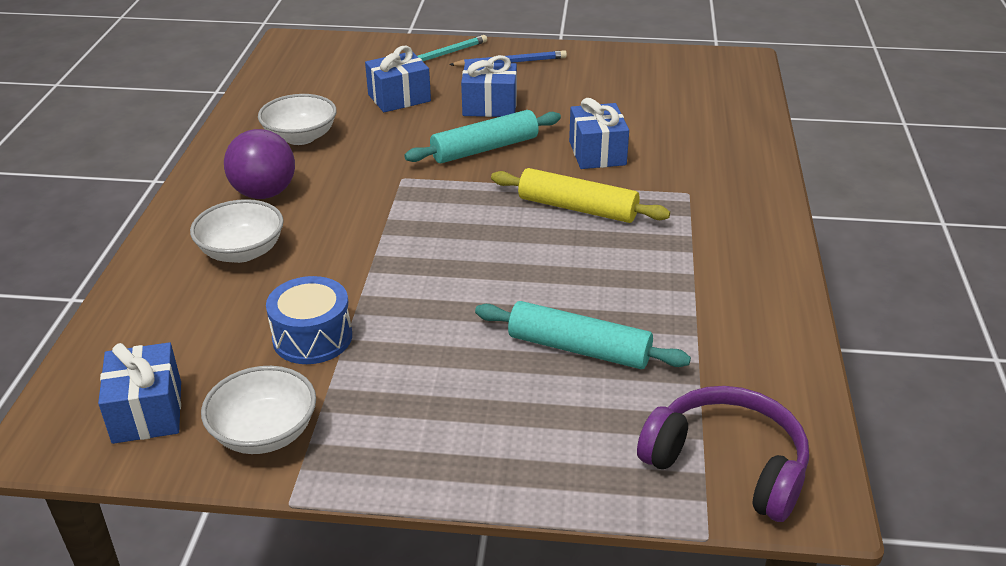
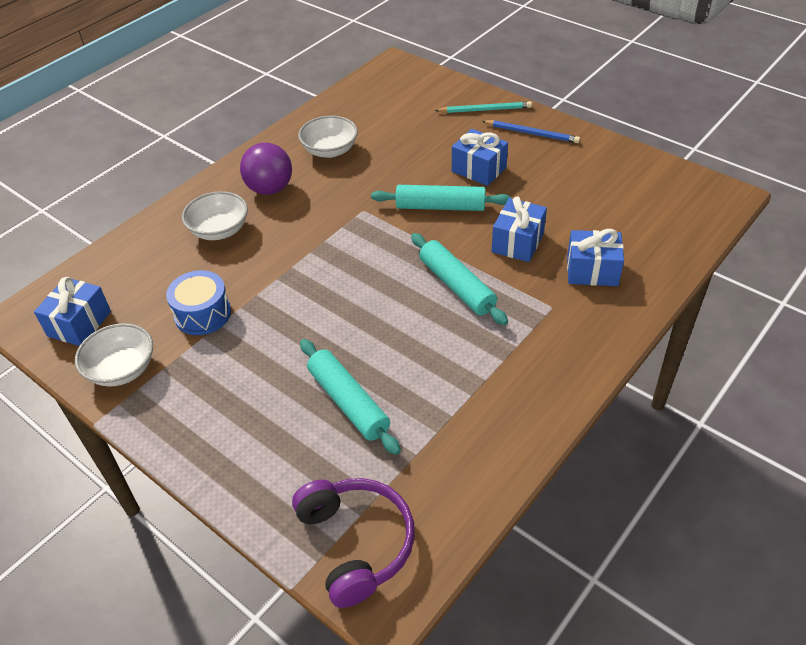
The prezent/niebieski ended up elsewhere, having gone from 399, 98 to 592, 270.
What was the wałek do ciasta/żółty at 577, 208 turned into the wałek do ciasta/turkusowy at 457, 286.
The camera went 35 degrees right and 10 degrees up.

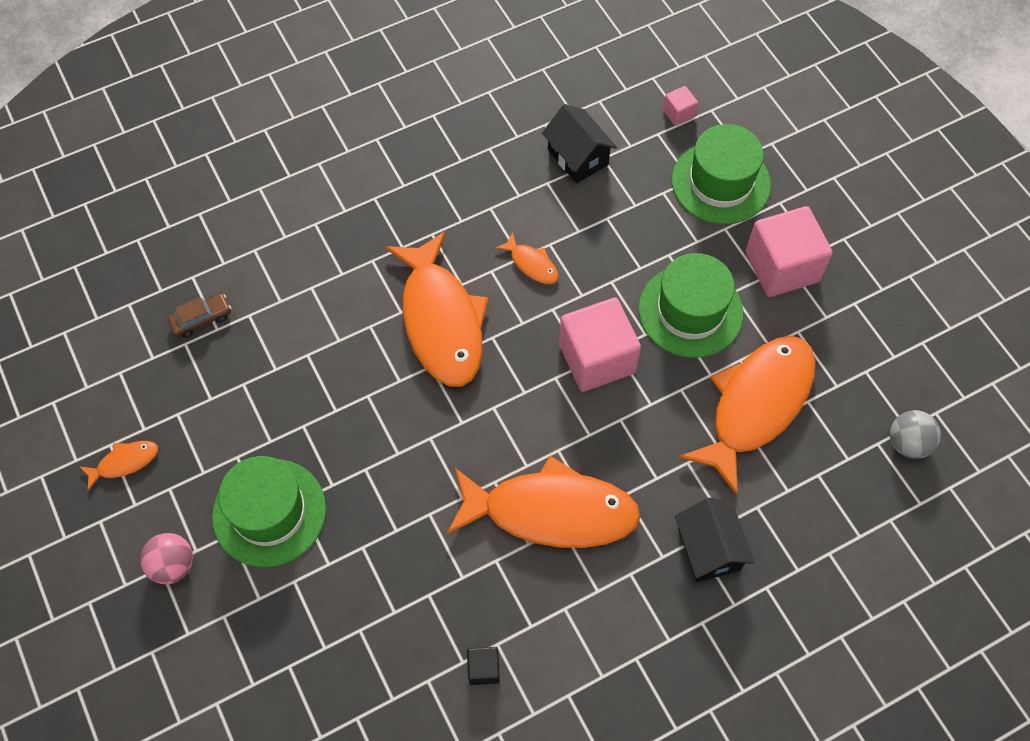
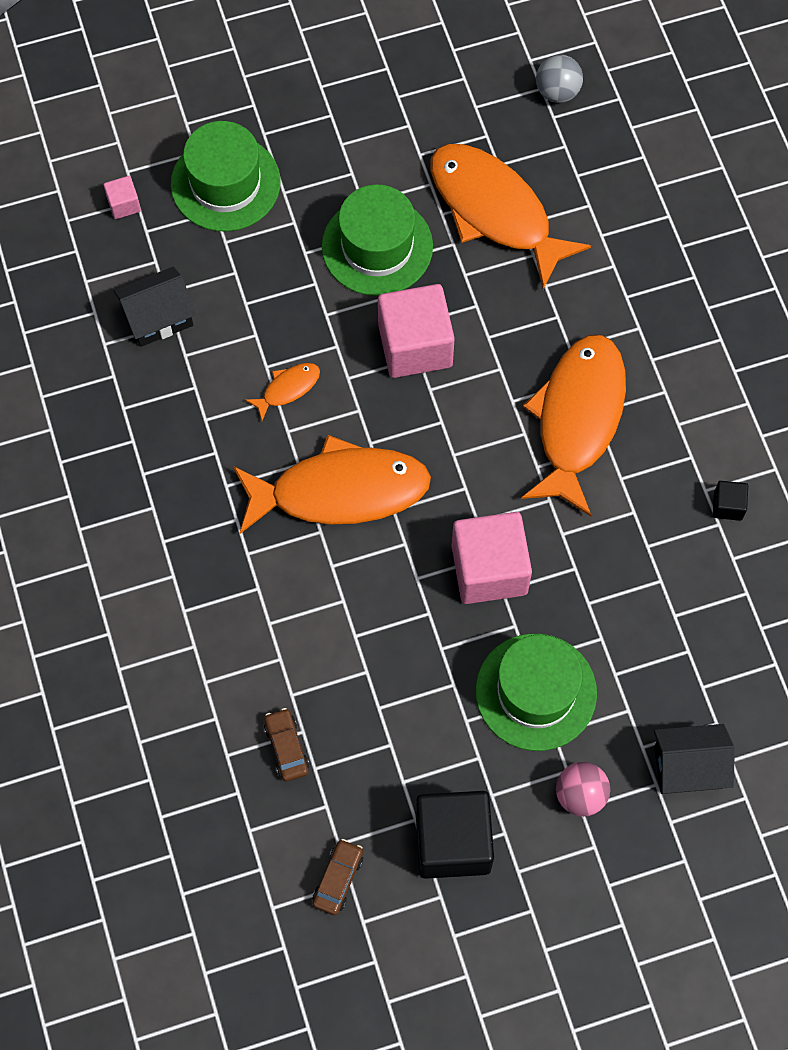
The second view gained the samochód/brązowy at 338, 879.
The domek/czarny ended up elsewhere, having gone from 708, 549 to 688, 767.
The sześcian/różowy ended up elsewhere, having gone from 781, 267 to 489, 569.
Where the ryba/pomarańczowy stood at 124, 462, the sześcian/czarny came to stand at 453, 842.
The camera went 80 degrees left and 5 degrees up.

_____

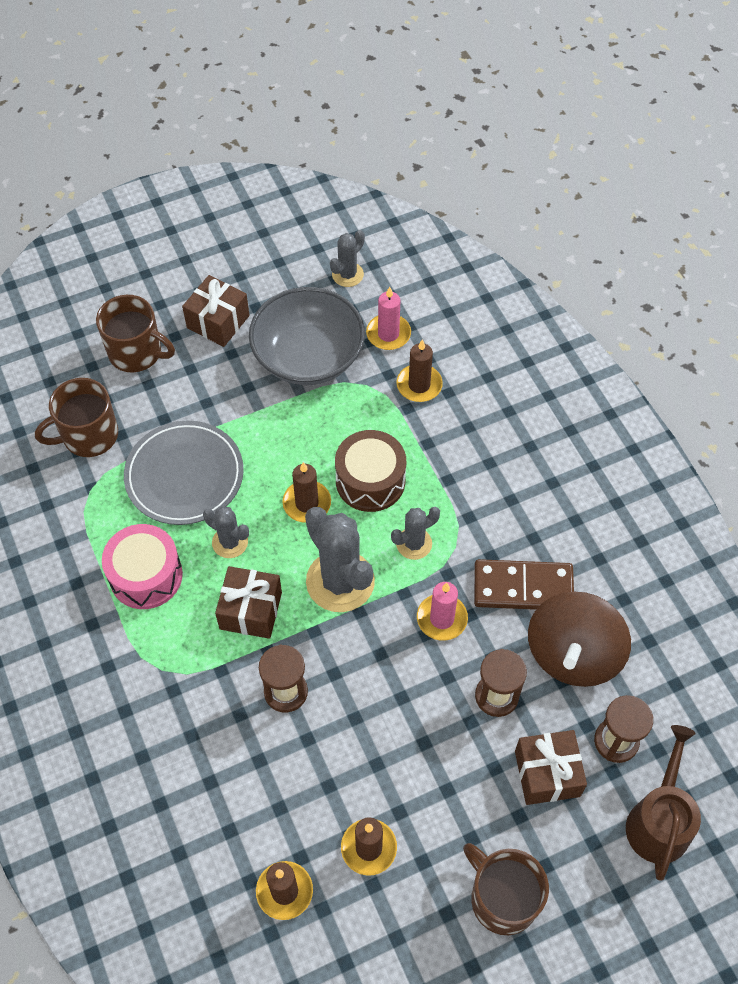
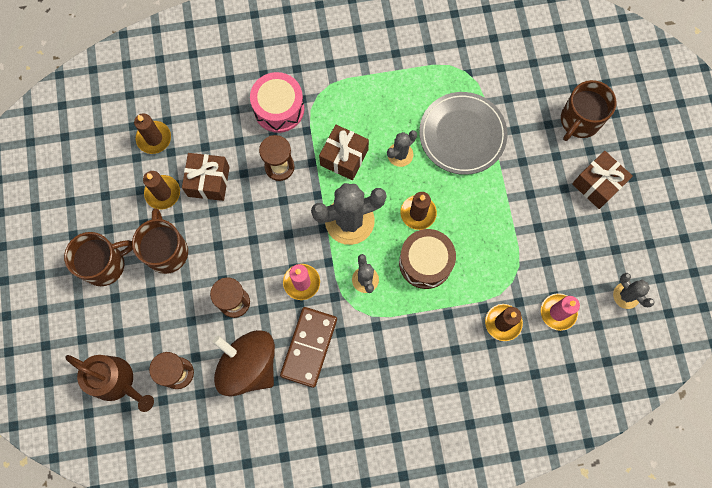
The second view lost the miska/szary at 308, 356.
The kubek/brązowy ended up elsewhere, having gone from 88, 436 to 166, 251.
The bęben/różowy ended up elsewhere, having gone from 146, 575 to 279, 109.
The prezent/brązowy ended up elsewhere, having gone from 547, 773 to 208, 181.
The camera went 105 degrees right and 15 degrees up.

_____

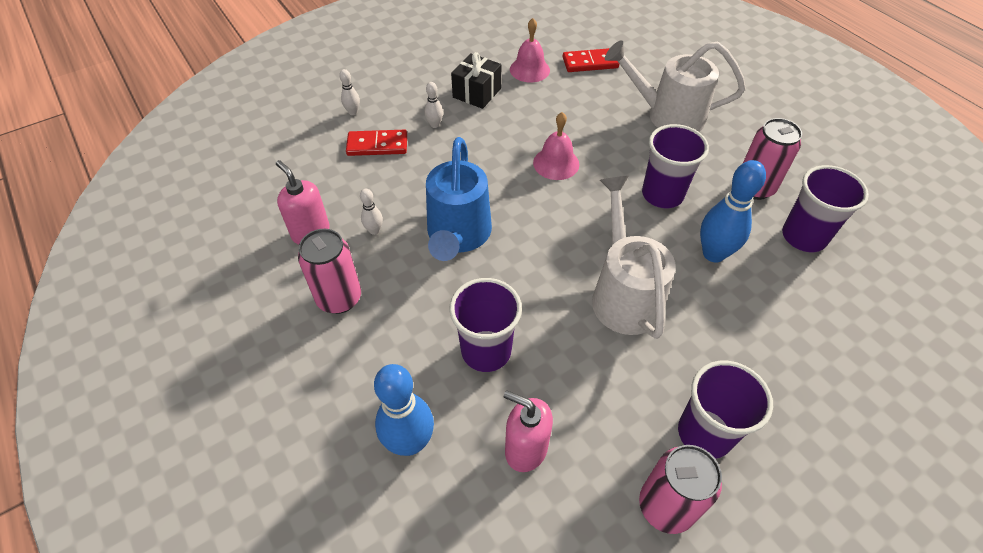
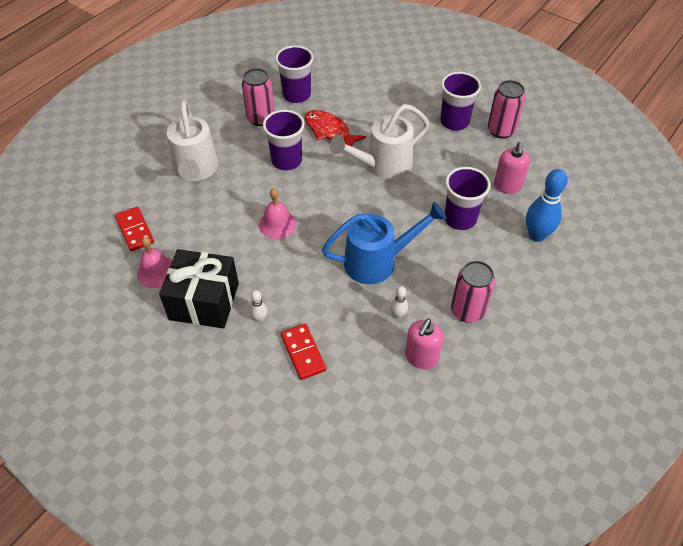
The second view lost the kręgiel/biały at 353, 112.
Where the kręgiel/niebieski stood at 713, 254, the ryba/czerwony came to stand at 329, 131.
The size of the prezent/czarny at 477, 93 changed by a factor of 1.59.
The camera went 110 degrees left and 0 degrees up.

_____

Taking the entries above, restate exactly those lines that fall between the line with "The prezent/niebieski ended" and the line with "What was the", keeping both of those lines too.

The prezent/niebieski ended up elsewhere, having gone from 399, 98 to 592, 270.
What was the wałek do ciasta/żółty at 577, 208 turned into the wałek do ciasta/turkusowy at 457, 286.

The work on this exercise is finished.